======== Records shown
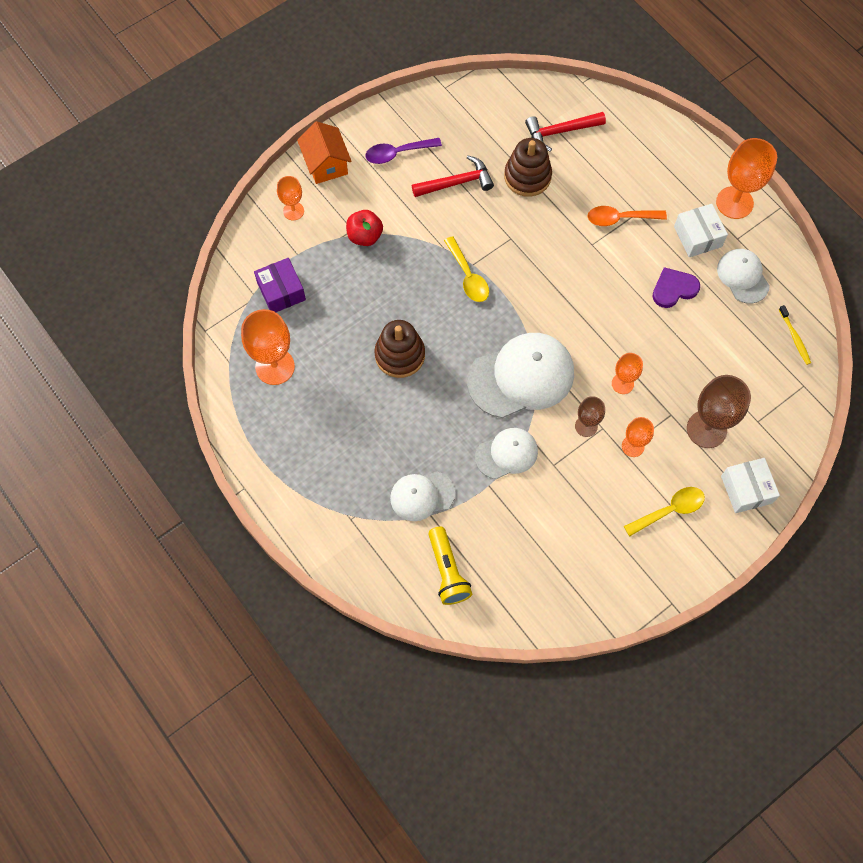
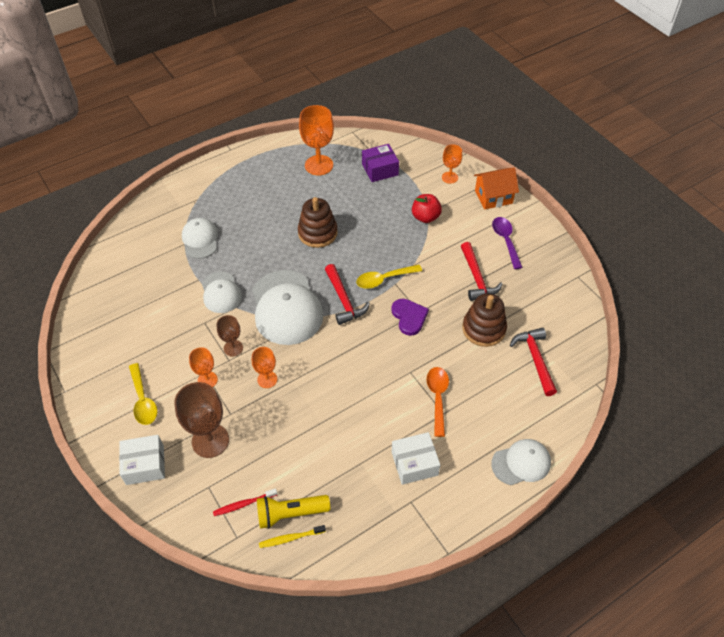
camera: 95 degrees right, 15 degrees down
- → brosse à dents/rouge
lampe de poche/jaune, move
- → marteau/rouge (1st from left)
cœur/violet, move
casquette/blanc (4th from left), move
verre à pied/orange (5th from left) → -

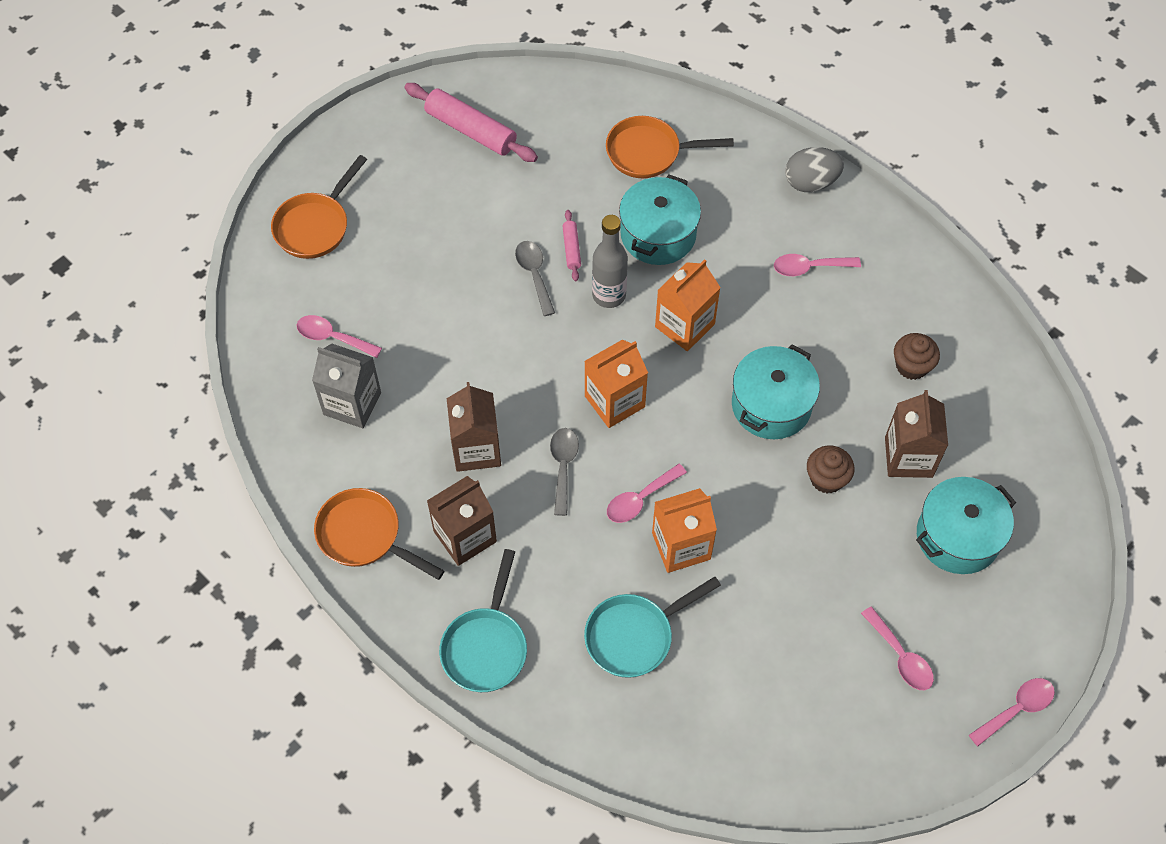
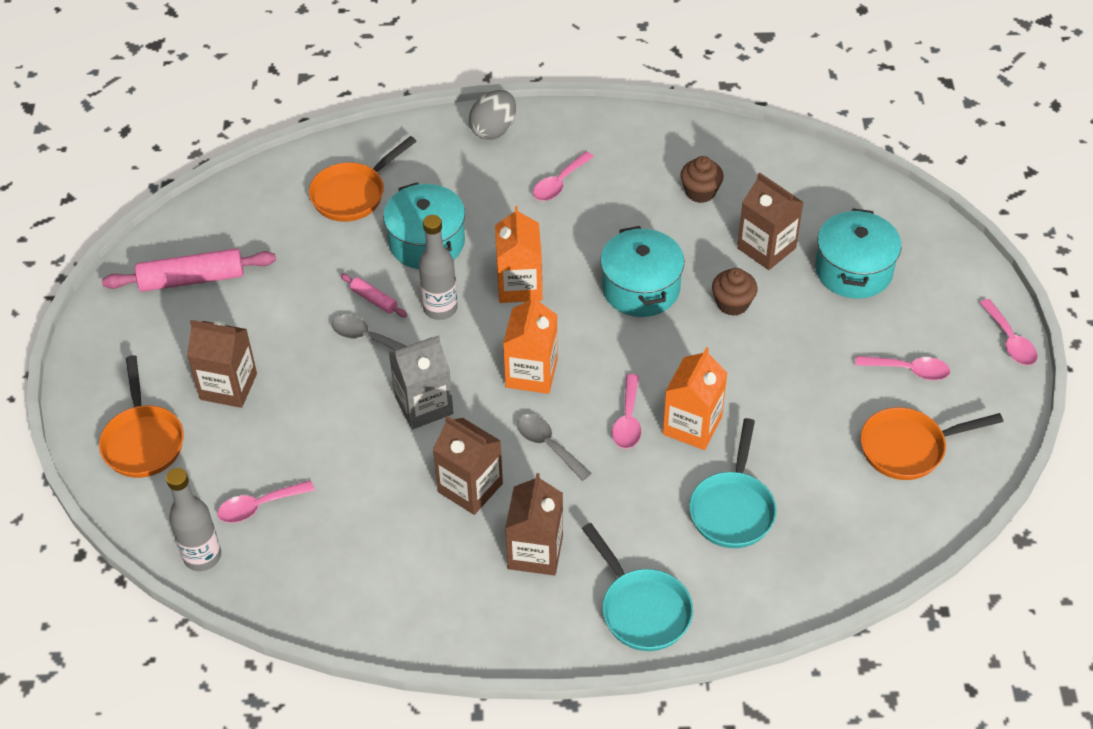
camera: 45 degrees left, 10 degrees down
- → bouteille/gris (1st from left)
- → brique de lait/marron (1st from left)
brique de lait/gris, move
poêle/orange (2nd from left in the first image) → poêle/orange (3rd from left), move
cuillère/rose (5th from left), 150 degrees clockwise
================
======== Records shown
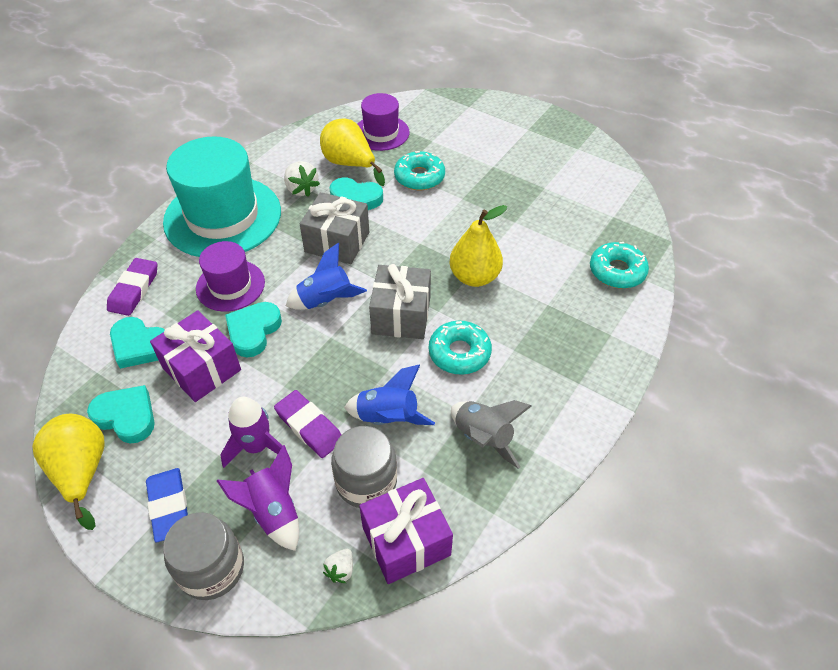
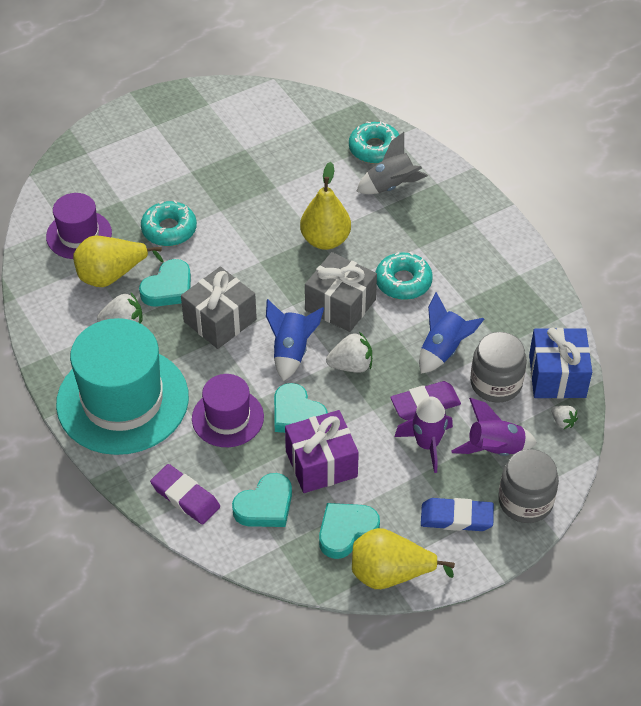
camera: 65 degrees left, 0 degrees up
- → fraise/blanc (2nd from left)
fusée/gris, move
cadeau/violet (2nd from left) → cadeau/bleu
================
**Problem description**
Only lines containing the string "rouge" are needed. Pull each of them out of the records above.

**Response area**
- → brosse à dents/rouge
- → marteau/rouge (1st from left)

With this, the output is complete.